§ **Input material**
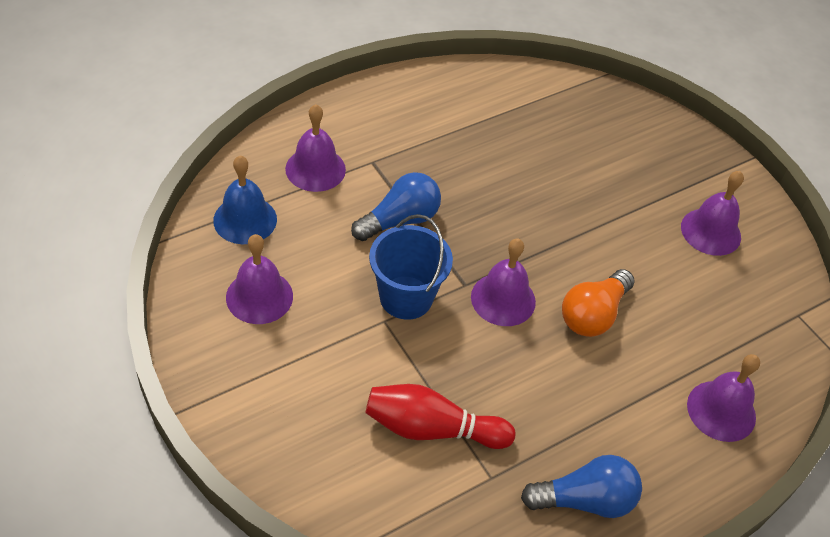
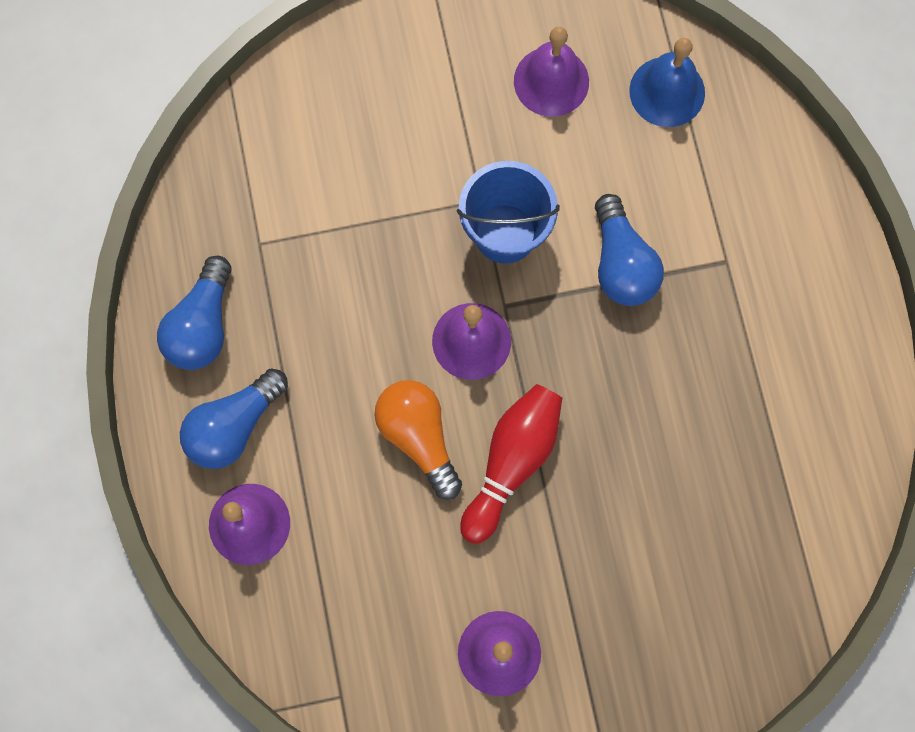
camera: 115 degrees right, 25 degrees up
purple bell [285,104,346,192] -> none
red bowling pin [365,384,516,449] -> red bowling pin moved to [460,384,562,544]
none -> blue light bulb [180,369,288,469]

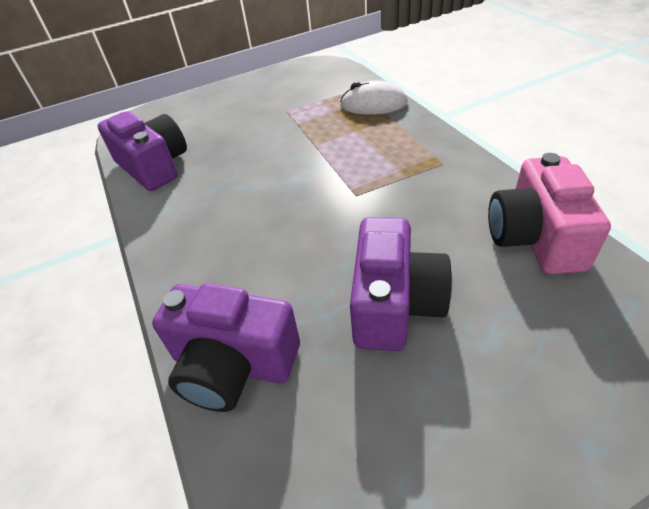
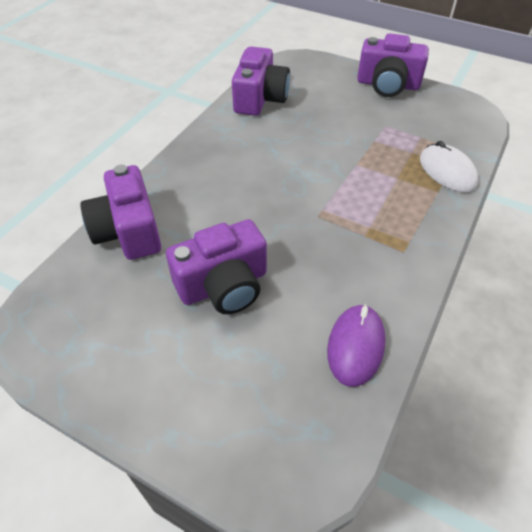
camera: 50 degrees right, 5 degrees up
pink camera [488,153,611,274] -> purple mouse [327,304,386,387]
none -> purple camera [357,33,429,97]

§ **What this task involves**
Only the text of the records is to be reproduced exactly; skip the pictures.

§ **Output below**
camera: 115 degrees right, 25 degrees up
purple bell [285,104,346,192] -> none
red bowling pin [365,384,516,449] -> red bowling pin moved to [460,384,562,544]
none -> blue light bulb [180,369,288,469]

camera: 50 degrees right, 5 degrees up
pink camera [488,153,611,274] -> purple mouse [327,304,386,387]
none -> purple camera [357,33,429,97]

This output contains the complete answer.